*Instructions for the task*. Please write out the lines of the items below that run from the line containing "You are a photographer planning" through the line containing "(B) curtain", including both of those lines, and reproduce each one without any change.

Raw data section start

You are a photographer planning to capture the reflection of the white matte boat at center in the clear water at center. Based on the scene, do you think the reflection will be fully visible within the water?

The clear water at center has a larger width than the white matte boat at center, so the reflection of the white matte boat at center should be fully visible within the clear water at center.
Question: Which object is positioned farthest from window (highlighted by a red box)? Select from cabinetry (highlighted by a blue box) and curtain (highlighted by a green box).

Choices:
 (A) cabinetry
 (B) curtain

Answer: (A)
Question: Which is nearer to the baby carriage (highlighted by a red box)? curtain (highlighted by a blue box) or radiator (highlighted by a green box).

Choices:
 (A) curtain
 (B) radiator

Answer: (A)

Raw data section end
Raw data section start

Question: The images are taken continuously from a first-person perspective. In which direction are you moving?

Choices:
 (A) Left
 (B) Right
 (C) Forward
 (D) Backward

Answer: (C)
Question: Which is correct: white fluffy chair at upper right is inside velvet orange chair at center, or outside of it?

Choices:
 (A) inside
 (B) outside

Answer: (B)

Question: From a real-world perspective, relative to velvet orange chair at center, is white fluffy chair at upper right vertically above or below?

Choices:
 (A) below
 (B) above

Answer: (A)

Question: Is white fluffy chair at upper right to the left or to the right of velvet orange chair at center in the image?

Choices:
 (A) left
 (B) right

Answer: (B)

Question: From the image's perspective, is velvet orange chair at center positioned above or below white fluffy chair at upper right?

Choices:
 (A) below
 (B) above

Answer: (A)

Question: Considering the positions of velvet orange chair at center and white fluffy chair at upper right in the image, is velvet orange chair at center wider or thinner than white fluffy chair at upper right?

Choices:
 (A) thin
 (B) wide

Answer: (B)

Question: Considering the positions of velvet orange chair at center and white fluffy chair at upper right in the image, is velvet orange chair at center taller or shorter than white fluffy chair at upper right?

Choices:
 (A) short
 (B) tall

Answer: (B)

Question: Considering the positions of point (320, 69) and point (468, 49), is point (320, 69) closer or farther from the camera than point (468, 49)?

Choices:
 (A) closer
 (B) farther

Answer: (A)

Raw data section end
Raw data section start

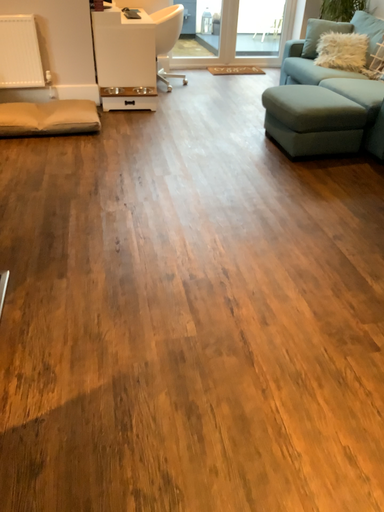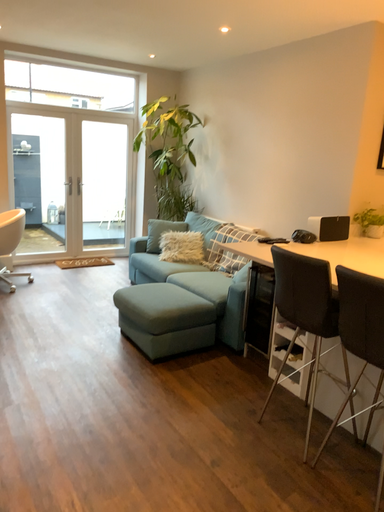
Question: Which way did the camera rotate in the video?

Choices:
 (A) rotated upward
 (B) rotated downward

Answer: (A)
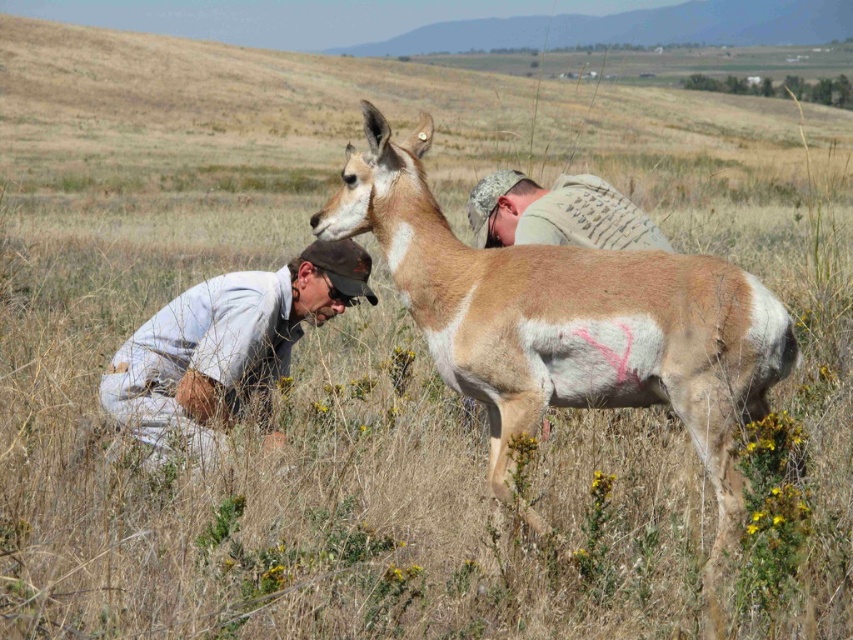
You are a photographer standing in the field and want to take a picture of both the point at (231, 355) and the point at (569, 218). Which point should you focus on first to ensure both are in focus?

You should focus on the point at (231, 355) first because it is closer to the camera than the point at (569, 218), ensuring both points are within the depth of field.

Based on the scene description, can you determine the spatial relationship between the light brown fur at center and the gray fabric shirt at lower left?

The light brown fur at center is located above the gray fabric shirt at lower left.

Raw data section end

*Written response*.
You are a photographer planning to capture the reflection of the white matte boat at center in the clear water at center. Based on the scene, do you think the reflection will be fully visible within the water?

The clear water at center has a larger width than the white matte boat at center, so the reflection of the white matte boat at center should be fully visible within the clear water at center.
Question: Which object is positioned farthest from window (highlighted by a red box)? Select from cabinetry (highlighted by a blue box) and curtain (highlighted by a green box).

Choices:
 (A) cabinetry
 (B) curtain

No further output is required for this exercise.